▶ **Aim of the task**:
Copy every entry below exactly, and keep out the pictures.

▶ **Before-and-after change data**:

....

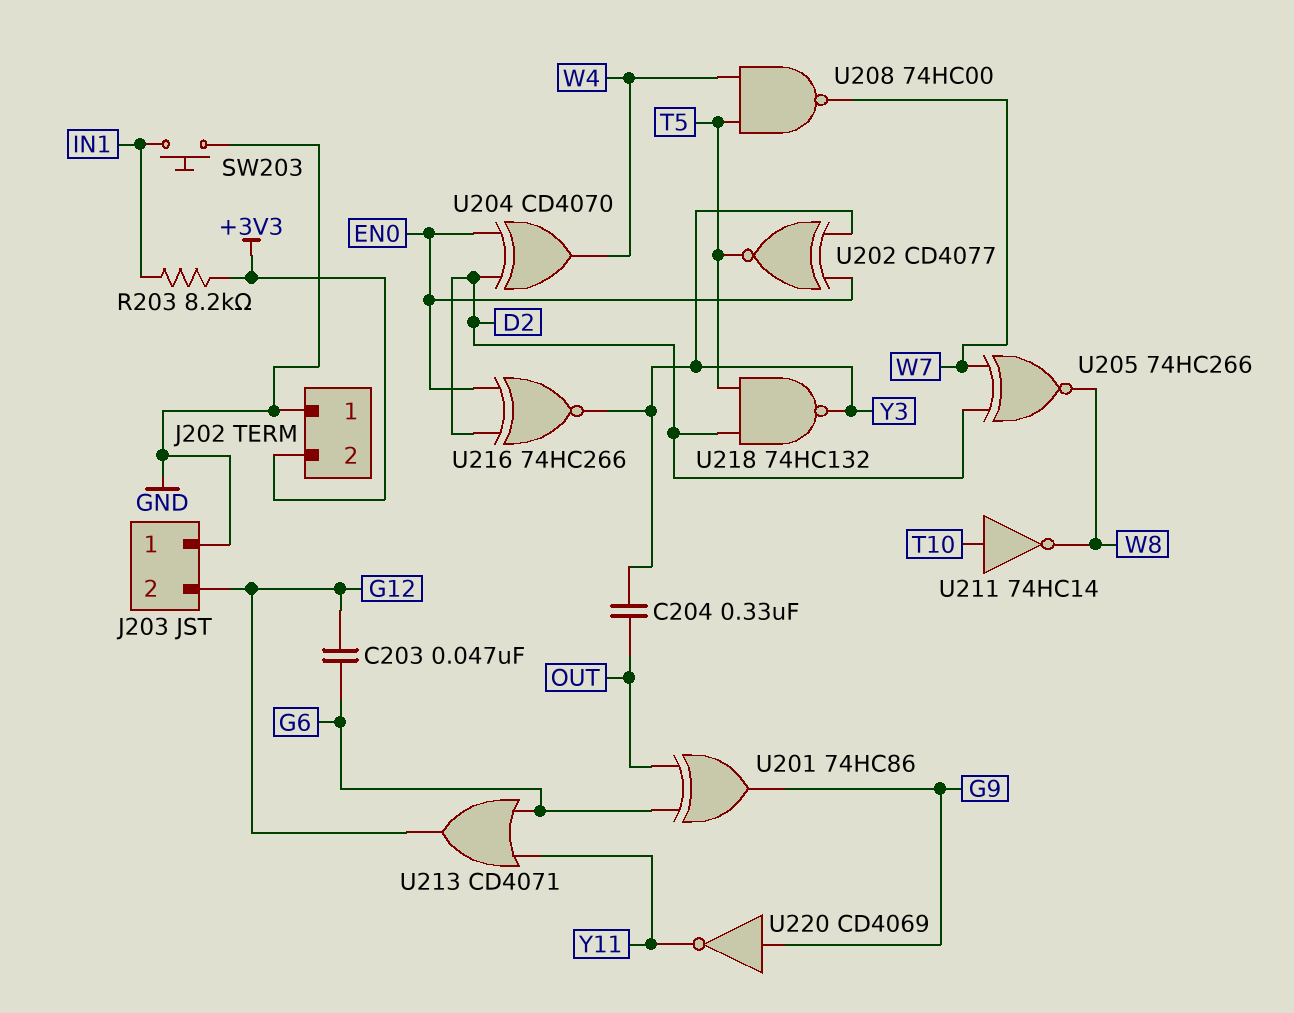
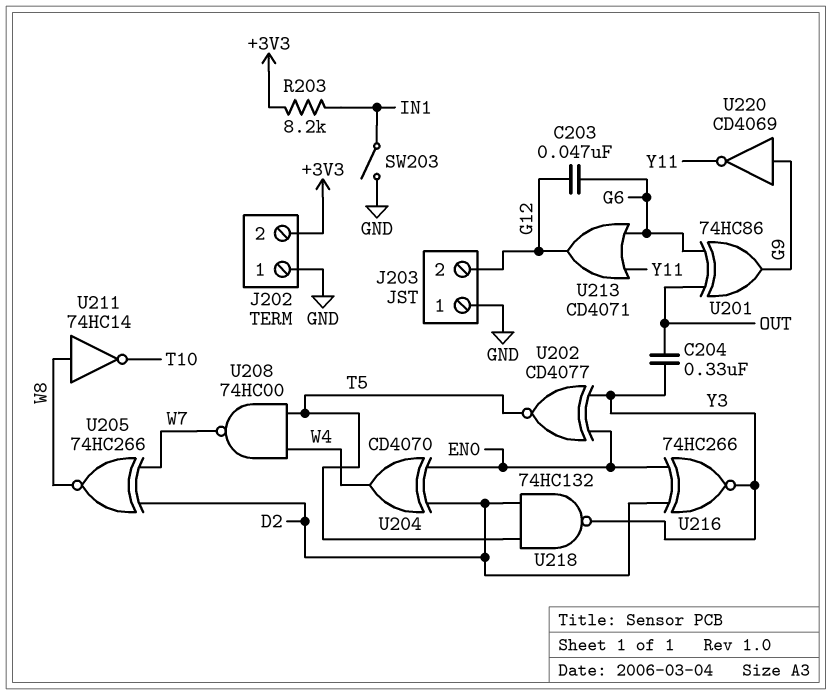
SW203: button (GND, IN1) -> switch (GND, IN1)
U211: NOT 74HC14 (in T10, out W8) -> NOT 74HC14 (in W8, out T10)

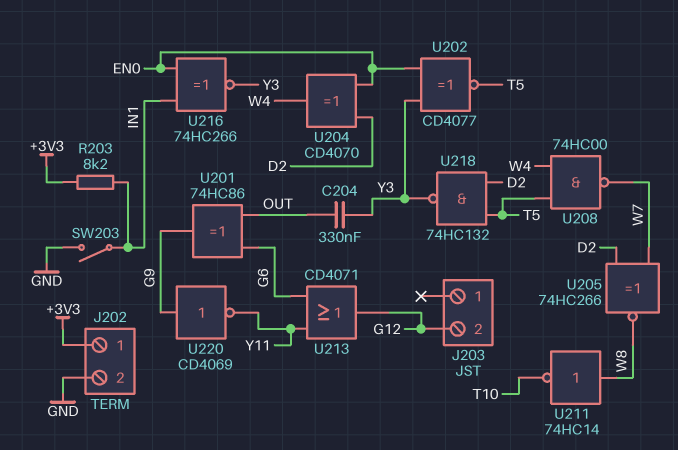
C203: 47nF (G6, G12) -> none
J202 pin 1: GND -> +3V3
J202 pin 2: +3V3 -> GND
J203 pin 1: GND -> none
U216: XNOR 74HC266 (in D2, in EN0, out Y3) -> XNOR 74HC266 (in EN0, in IN1, out Y3)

....

▶ **Finished task**:
SW203: button (GND, IN1) -> switch (GND, IN1)
U211: NOT 74HC14 (in T10, out W8) -> NOT 74HC14 (in W8, out T10)

C203: 47nF (G6, G12) -> none
J202 pin 1: GND -> +3V3
J202 pin 2: +3V3 -> GND
J203 pin 1: GND -> none
U216: XNOR 74HC266 (in D2, in EN0, out Y3) -> XNOR 74HC266 (in EN0, in IN1, out Y3)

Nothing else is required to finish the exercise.